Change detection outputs
━━━━━━━━━━━━━━━━━━━━━━━━━━━━━━

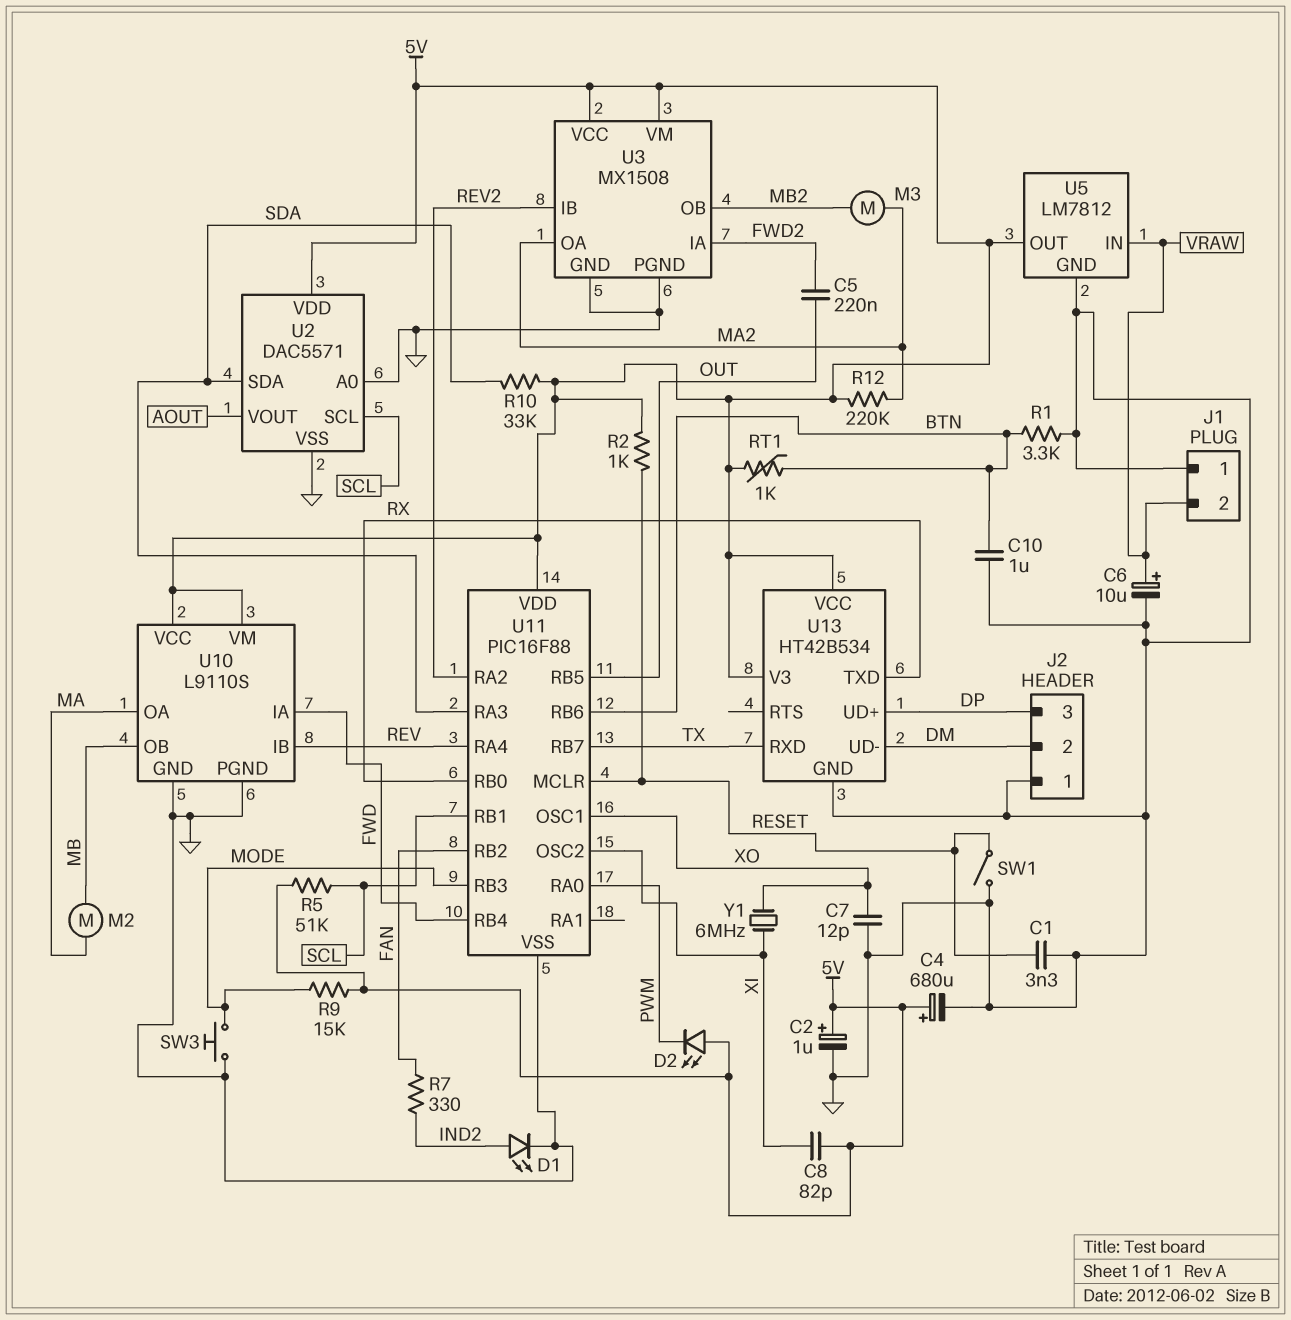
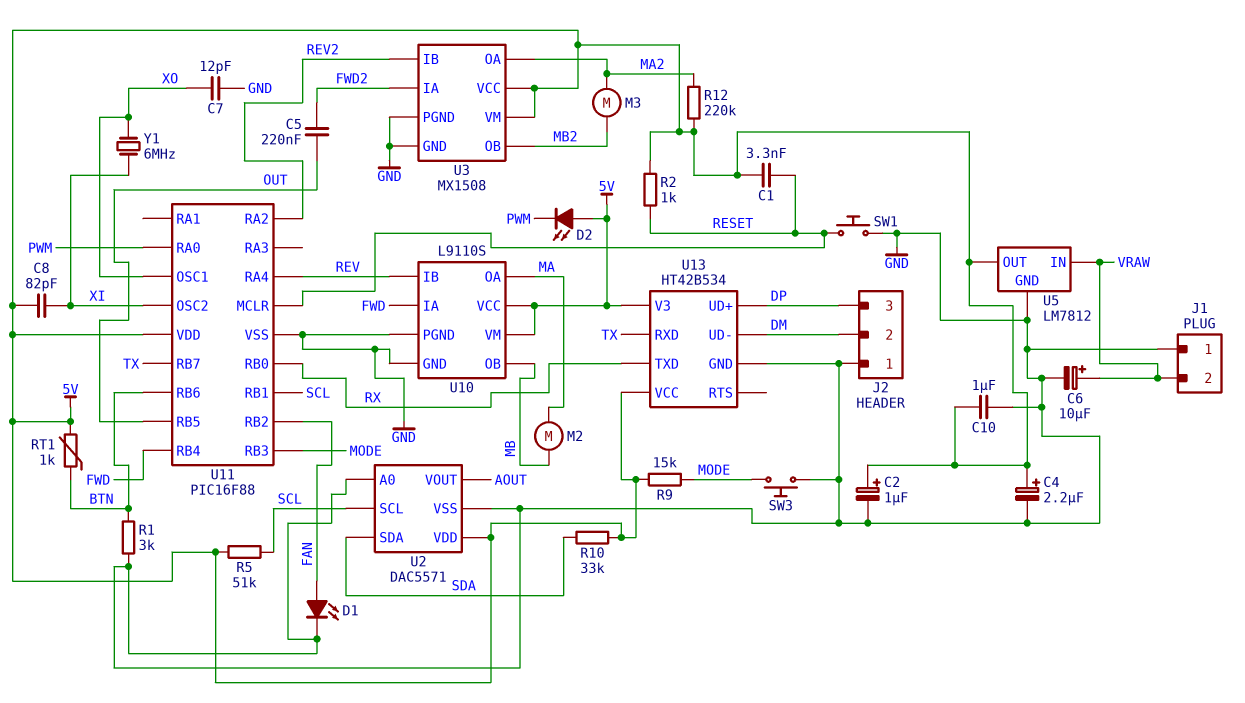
C1: 3.3nF (GND, RESET) -> 3.3nF (5V, RESET)
C4: 680uF (plus 5V, minus GND) -> 2.2uF (plus 5V, minus GND)
C10: 1uF (BTN, GND) -> 1uF (5V, GND)
D1: LED (A IND2, K GND) -> LED (A FAN, K GND)
R1: 3.3k (BTN, GND) -> 3k (BTN, GND)
R7: 330 (FAN, IND2) -> none
SW1: switch (GND, RESET) -> button (GND, RESET)
U11 pin RA3: SDA -> none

━━━━━━━━━━━━━━━━━━━━━━━━━━━━━━

▸ **Instructions for the task**: Skip every image and output the remaining records exactly.

▸ **The answer**:
C1: 3.3nF (GND, RESET) -> 3.3nF (5V, RESET)
C4: 680uF (plus 5V, minus GND) -> 2.2uF (plus 5V, minus GND)
C10: 1uF (BTN, GND) -> 1uF (5V, GND)
D1: LED (A IND2, K GND) -> LED (A FAN, K GND)
R1: 3.3k (BTN, GND) -> 3k (BTN, GND)
R7: 330 (FAN, IND2) -> none
SW1: switch (GND, RESET) -> button (GND, RESET)
U11 pin RA3: SDA -> none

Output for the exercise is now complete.